(Working data):
┄┄┄┄┄┄
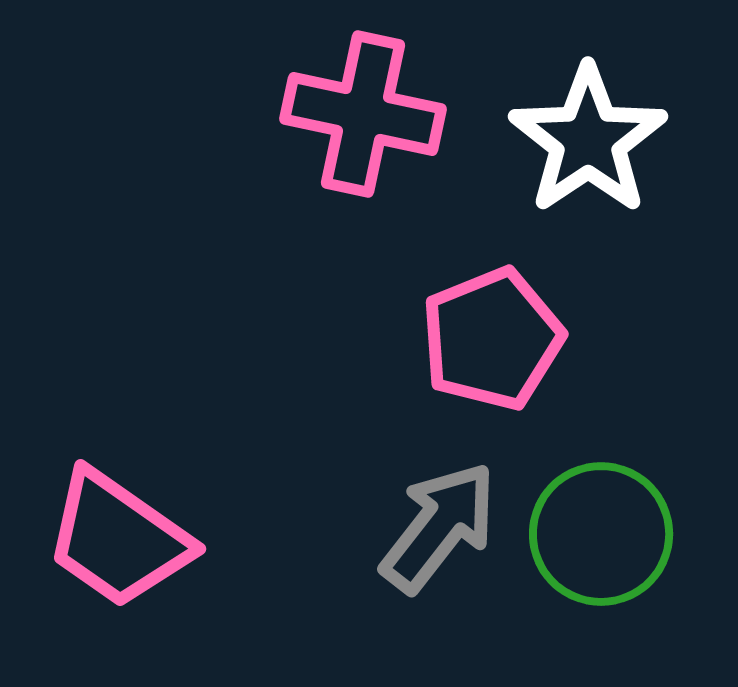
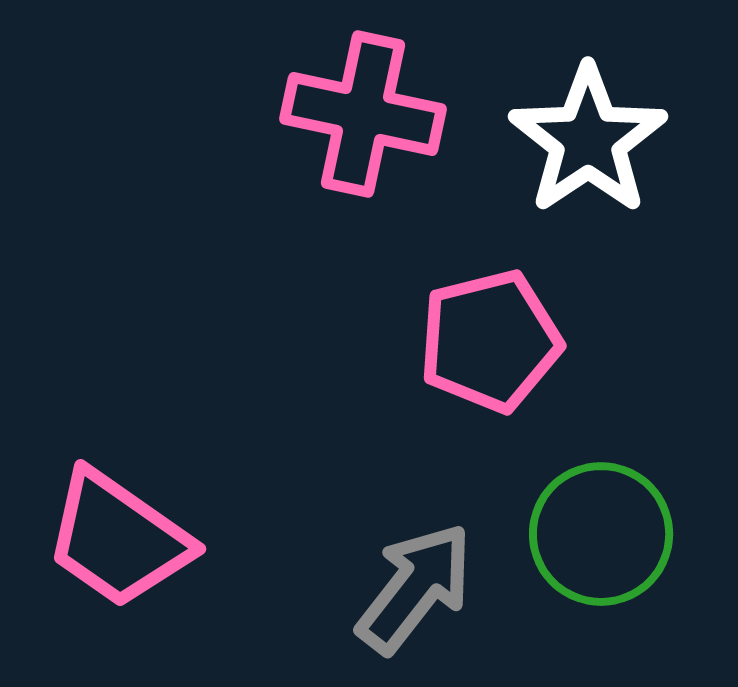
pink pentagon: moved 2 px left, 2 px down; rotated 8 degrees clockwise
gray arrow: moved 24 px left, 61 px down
┄┄┄┄┄┄
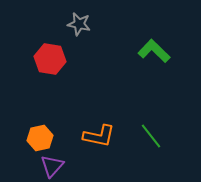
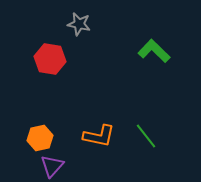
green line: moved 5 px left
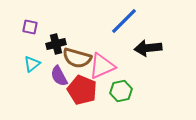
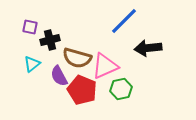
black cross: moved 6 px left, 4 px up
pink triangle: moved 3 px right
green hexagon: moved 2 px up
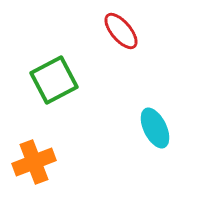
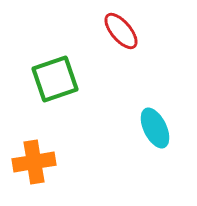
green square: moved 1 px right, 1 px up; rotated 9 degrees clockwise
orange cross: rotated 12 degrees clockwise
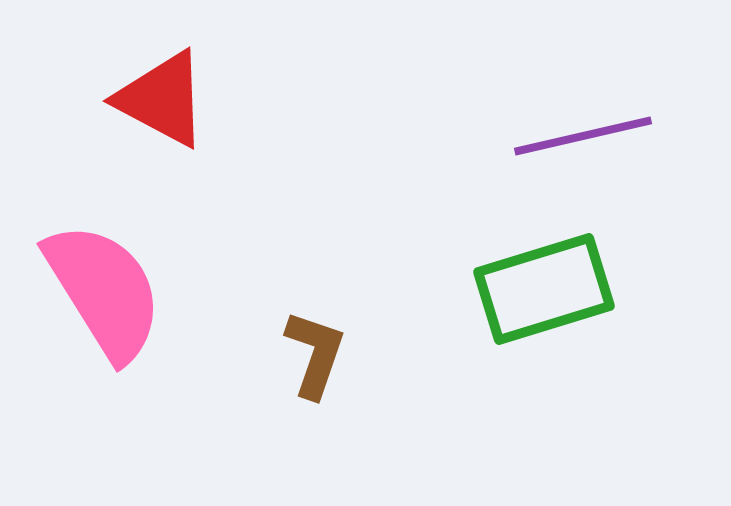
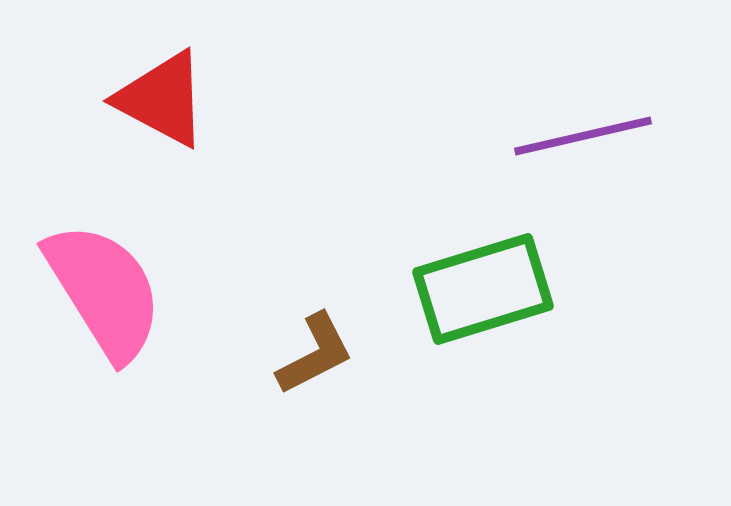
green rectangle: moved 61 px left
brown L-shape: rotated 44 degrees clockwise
┄┄┄┄┄┄
Copy only this from above: the line containing "green square: moved", the line containing "brown L-shape: rotated 44 degrees clockwise", and all lines between, printed exactly. Leave out the pictures.

(Response to the task):
green square: moved 1 px right, 1 px up; rotated 9 degrees clockwise
orange cross: rotated 12 degrees clockwise
green rectangle: moved 61 px left
brown L-shape: rotated 44 degrees clockwise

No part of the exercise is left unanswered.